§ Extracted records
* * * * * * * * *

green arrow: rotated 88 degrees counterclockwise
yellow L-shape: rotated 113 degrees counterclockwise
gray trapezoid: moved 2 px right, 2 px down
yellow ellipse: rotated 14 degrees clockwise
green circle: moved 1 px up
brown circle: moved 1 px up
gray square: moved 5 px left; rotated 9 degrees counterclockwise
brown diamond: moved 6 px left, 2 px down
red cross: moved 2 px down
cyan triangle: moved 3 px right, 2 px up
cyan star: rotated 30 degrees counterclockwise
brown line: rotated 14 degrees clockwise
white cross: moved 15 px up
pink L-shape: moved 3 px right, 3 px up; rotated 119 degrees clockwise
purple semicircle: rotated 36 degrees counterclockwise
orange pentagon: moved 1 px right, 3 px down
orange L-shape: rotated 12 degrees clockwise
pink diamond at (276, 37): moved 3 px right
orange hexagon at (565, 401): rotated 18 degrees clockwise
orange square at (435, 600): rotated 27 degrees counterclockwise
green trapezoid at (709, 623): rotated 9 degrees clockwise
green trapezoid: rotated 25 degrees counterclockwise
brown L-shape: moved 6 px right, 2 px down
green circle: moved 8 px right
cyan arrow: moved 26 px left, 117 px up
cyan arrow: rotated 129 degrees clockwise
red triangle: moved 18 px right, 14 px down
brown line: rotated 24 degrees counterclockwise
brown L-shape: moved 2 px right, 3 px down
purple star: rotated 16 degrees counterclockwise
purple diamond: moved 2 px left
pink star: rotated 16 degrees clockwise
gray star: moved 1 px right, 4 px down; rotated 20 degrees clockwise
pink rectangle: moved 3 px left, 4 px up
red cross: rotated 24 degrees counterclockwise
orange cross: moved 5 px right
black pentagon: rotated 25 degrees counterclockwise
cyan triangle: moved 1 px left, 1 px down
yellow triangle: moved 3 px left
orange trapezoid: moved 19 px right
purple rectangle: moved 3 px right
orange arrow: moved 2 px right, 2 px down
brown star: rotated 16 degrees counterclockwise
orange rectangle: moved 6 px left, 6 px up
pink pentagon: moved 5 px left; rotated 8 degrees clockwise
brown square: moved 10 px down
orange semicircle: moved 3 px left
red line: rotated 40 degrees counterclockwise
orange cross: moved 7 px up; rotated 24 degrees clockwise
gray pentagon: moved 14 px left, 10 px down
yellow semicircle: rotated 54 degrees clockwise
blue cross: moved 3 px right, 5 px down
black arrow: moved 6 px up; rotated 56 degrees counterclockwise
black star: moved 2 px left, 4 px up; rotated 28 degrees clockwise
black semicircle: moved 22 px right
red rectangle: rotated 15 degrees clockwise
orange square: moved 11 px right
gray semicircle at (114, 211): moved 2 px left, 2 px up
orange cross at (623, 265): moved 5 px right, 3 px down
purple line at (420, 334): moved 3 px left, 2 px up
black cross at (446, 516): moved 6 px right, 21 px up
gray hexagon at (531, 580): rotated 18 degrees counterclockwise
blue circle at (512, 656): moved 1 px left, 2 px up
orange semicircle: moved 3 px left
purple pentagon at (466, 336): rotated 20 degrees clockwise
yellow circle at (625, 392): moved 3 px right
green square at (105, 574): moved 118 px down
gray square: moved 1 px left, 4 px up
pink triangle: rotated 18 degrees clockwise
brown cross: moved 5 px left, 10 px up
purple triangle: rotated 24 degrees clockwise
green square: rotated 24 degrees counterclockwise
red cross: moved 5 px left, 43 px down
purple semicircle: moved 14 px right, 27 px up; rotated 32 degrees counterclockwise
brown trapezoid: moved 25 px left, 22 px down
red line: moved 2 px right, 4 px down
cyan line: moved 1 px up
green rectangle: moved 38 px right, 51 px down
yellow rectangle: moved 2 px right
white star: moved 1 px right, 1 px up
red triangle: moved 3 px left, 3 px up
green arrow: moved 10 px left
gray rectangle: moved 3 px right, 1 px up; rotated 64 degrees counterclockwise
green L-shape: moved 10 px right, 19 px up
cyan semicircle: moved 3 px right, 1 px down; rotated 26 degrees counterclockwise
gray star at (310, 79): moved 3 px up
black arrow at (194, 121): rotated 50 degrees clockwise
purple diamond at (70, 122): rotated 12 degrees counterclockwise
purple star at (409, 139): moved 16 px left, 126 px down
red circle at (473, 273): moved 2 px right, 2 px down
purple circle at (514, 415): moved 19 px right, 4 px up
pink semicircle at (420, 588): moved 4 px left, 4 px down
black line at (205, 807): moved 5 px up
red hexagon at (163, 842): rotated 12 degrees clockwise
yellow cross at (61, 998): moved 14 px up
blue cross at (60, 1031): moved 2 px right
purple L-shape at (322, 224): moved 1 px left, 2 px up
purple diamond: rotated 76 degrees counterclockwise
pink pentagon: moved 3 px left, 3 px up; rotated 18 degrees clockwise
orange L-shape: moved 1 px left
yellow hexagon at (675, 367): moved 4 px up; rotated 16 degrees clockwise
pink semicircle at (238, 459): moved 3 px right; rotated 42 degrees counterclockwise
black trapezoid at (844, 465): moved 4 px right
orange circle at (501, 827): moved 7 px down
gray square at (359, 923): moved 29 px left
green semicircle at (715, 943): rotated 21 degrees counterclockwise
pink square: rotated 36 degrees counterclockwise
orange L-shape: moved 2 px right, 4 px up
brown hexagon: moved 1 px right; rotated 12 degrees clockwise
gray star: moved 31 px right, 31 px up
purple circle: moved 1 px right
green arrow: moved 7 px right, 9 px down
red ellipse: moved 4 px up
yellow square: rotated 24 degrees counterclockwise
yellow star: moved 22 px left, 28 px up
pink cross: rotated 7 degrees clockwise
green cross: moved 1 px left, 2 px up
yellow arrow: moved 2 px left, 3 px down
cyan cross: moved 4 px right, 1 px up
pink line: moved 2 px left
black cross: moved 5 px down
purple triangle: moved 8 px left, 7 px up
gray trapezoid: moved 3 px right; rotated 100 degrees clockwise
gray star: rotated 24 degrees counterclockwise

* * * * * * * * *

§ TASK OBJECTIVE
Each line of the records should be repeated exactly as it stands.

§ SOLUTION TO THE EXERCISE
green arrow: rotated 88 degrees counterclockwise
yellow L-shape: rotated 113 degrees counterclockwise
gray trapezoid: moved 2 px right, 2 px down
yellow ellipse: rotated 14 degrees clockwise
green circle: moved 1 px up
brown circle: moved 1 px up
gray square: moved 5 px left; rotated 9 degrees counterclockwise
brown diamond: moved 6 px left, 2 px down
red cross: moved 2 px down
cyan triangle: moved 3 px right, 2 px up
cyan star: rotated 30 degrees counterclockwise
brown line: rotated 14 degrees clockwise
white cross: moved 15 px up
pink L-shape: moved 3 px right, 3 px up; rotated 119 degrees clockwise
purple semicircle: rotated 36 degrees counterclockwise
orange pentagon: moved 1 px right, 3 px down
orange L-shape: rotated 12 degrees clockwise
pink diamond at (276, 37): moved 3 px right
orange hexagon at (565, 401): rotated 18 degrees clockwise
orange square at (435, 600): rotated 27 degrees counterclockwise
green trapezoid at (709, 623): rotated 9 degrees clockwise
green trapezoid: rotated 25 degrees counterclockwise
brown L-shape: moved 6 px right, 2 px down
green circle: moved 8 px right
cyan arrow: moved 26 px left, 117 px up
cyan arrow: rotated 129 degrees clockwise
red triangle: moved 18 px right, 14 px down
brown line: rotated 24 degrees counterclockwise
brown L-shape: moved 2 px right, 3 px down
purple star: rotated 16 degrees counterclockwise
purple diamond: moved 2 px left
pink star: rotated 16 degrees clockwise
gray star: moved 1 px right, 4 px down; rotated 20 degrees clockwise
pink rectangle: moved 3 px left, 4 px up
red cross: rotated 24 degrees counterclockwise
orange cross: moved 5 px right
black pentagon: rotated 25 degrees counterclockwise
cyan triangle: moved 1 px left, 1 px down
yellow triangle: moved 3 px left
orange trapezoid: moved 19 px right
purple rectangle: moved 3 px right
orange arrow: moved 2 px right, 2 px down
brown star: rotated 16 degrees counterclockwise
orange rectangle: moved 6 px left, 6 px up
pink pentagon: moved 5 px left; rotated 8 degrees clockwise
brown square: moved 10 px down
orange semicircle: moved 3 px left
red line: rotated 40 degrees counterclockwise
orange cross: moved 7 px up; rotated 24 degrees clockwise
gray pentagon: moved 14 px left, 10 px down
yellow semicircle: rotated 54 degrees clockwise
blue cross: moved 3 px right, 5 px down
black arrow: moved 6 px up; rotated 56 degrees counterclockwise
black star: moved 2 px left, 4 px up; rotated 28 degrees clockwise
black semicircle: moved 22 px right
red rectangle: rotated 15 degrees clockwise
orange square: moved 11 px right
gray semicircle at (114, 211): moved 2 px left, 2 px up
orange cross at (623, 265): moved 5 px right, 3 px down
purple line at (420, 334): moved 3 px left, 2 px up
black cross at (446, 516): moved 6 px right, 21 px up
gray hexagon at (531, 580): rotated 18 degrees counterclockwise
blue circle at (512, 656): moved 1 px left, 2 px up
orange semicircle: moved 3 px left
purple pentagon at (466, 336): rotated 20 degrees clockwise
yellow circle at (625, 392): moved 3 px right
green square at (105, 574): moved 118 px down
gray square: moved 1 px left, 4 px up
pink triangle: rotated 18 degrees clockwise
brown cross: moved 5 px left, 10 px up
purple triangle: rotated 24 degrees clockwise
green square: rotated 24 degrees counterclockwise
red cross: moved 5 px left, 43 px down
purple semicircle: moved 14 px right, 27 px up; rotated 32 degrees counterclockwise
brown trapezoid: moved 25 px left, 22 px down
red line: moved 2 px right, 4 px down
cyan line: moved 1 px up
green rectangle: moved 38 px right, 51 px down
yellow rectangle: moved 2 px right
white star: moved 1 px right, 1 px up
red triangle: moved 3 px left, 3 px up
green arrow: moved 10 px left
gray rectangle: moved 3 px right, 1 px up; rotated 64 degrees counterclockwise
green L-shape: moved 10 px right, 19 px up
cyan semicircle: moved 3 px right, 1 px down; rotated 26 degrees counterclockwise
gray star at (310, 79): moved 3 px up
black arrow at (194, 121): rotated 50 degrees clockwise
purple diamond at (70, 122): rotated 12 degrees counterclockwise
purple star at (409, 139): moved 16 px left, 126 px down
red circle at (473, 273): moved 2 px right, 2 px down
purple circle at (514, 415): moved 19 px right, 4 px up
pink semicircle at (420, 588): moved 4 px left, 4 px down
black line at (205, 807): moved 5 px up
red hexagon at (163, 842): rotated 12 degrees clockwise
yellow cross at (61, 998): moved 14 px up
blue cross at (60, 1031): moved 2 px right
purple L-shape at (322, 224): moved 1 px left, 2 px up
purple diamond: rotated 76 degrees counterclockwise
pink pentagon: moved 3 px left, 3 px up; rotated 18 degrees clockwise
orange L-shape: moved 1 px left
yellow hexagon at (675, 367): moved 4 px up; rotated 16 degrees clockwise
pink semicircle at (238, 459): moved 3 px right; rotated 42 degrees counterclockwise
black trapezoid at (844, 465): moved 4 px right
orange circle at (501, 827): moved 7 px down
gray square at (359, 923): moved 29 px left
green semicircle at (715, 943): rotated 21 degrees counterclockwise
pink square: rotated 36 degrees counterclockwise
orange L-shape: moved 2 px right, 4 px up
brown hexagon: moved 1 px right; rotated 12 degrees clockwise
gray star: moved 31 px right, 31 px up
purple circle: moved 1 px right
green arrow: moved 7 px right, 9 px down
red ellipse: moved 4 px up
yellow square: rotated 24 degrees counterclockwise
yellow star: moved 22 px left, 28 px up
pink cross: rotated 7 degrees clockwise
green cross: moved 1 px left, 2 px up
yellow arrow: moved 2 px left, 3 px down
cyan cross: moved 4 px right, 1 px up
pink line: moved 2 px left
black cross: moved 5 px down
purple triangle: moved 8 px left, 7 px up
gray trapezoid: moved 3 px right; rotated 100 degrees clockwise
gray star: rotated 24 degrees counterclockwise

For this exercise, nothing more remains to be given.